▸ MATERIAL SUPPLIED:
● ● ● ● ●

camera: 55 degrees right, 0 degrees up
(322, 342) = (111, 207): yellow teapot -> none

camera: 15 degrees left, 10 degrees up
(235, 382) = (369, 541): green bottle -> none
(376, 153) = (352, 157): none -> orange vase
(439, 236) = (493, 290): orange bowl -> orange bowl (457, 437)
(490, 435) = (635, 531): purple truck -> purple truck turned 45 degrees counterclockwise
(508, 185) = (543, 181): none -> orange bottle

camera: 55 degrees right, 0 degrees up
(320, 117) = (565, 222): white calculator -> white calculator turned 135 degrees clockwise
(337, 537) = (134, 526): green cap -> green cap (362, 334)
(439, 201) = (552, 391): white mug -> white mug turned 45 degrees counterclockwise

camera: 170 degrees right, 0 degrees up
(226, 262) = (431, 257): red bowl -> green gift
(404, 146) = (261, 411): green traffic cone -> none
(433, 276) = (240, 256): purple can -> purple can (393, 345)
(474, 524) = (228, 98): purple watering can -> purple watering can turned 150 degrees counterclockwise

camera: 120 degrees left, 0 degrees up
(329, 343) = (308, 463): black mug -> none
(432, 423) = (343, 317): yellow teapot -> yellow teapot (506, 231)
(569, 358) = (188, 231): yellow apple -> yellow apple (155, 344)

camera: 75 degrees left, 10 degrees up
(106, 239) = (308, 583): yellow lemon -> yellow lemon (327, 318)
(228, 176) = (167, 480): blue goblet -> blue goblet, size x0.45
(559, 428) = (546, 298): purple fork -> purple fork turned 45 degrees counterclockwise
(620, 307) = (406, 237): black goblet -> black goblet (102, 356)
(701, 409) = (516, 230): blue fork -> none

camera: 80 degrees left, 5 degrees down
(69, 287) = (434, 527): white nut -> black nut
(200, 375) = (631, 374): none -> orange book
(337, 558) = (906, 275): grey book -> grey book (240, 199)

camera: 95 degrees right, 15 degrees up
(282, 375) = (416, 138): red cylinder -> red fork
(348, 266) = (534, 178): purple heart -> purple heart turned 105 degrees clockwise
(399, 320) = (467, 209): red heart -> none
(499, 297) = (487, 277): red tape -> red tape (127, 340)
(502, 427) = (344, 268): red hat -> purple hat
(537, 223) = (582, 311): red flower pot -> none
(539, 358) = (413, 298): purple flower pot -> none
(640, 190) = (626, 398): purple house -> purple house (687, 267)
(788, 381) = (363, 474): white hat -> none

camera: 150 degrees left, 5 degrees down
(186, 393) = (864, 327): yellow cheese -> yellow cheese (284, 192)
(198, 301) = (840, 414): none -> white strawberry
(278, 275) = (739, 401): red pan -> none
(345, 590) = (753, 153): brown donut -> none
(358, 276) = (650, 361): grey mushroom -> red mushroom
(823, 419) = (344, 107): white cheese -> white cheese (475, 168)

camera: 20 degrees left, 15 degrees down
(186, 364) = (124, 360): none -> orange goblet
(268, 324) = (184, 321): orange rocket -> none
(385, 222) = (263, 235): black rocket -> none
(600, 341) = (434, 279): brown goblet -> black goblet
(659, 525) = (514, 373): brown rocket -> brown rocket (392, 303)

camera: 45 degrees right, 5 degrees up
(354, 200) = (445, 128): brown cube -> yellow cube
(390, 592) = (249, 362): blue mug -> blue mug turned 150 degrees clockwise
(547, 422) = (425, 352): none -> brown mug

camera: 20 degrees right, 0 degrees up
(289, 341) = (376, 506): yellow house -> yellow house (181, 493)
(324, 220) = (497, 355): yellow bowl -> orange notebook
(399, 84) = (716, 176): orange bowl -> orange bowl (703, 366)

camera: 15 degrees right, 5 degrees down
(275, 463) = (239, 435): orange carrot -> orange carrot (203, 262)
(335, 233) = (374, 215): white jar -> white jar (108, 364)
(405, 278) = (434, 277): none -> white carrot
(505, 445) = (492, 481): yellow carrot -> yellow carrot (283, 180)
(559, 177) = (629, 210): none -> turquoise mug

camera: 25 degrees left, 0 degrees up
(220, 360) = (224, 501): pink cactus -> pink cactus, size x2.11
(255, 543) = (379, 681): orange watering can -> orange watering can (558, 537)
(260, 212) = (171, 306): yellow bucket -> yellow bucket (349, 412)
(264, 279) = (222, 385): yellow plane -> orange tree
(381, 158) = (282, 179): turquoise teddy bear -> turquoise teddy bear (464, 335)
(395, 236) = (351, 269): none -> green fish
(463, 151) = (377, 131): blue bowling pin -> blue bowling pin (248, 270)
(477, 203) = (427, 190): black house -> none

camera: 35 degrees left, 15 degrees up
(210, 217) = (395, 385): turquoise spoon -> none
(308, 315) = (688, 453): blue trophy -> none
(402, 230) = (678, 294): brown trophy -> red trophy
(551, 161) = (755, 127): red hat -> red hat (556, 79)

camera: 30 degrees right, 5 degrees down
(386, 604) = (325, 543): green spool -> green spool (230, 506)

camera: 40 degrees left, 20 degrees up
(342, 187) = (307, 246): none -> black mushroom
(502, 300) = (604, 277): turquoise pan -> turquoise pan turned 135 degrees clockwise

● ● ● ● ●

▸ TASK TO CARRY OUT: Return only the number of lines in the preceding records that contain the string "down".

▸ RESPONSE AREA: 5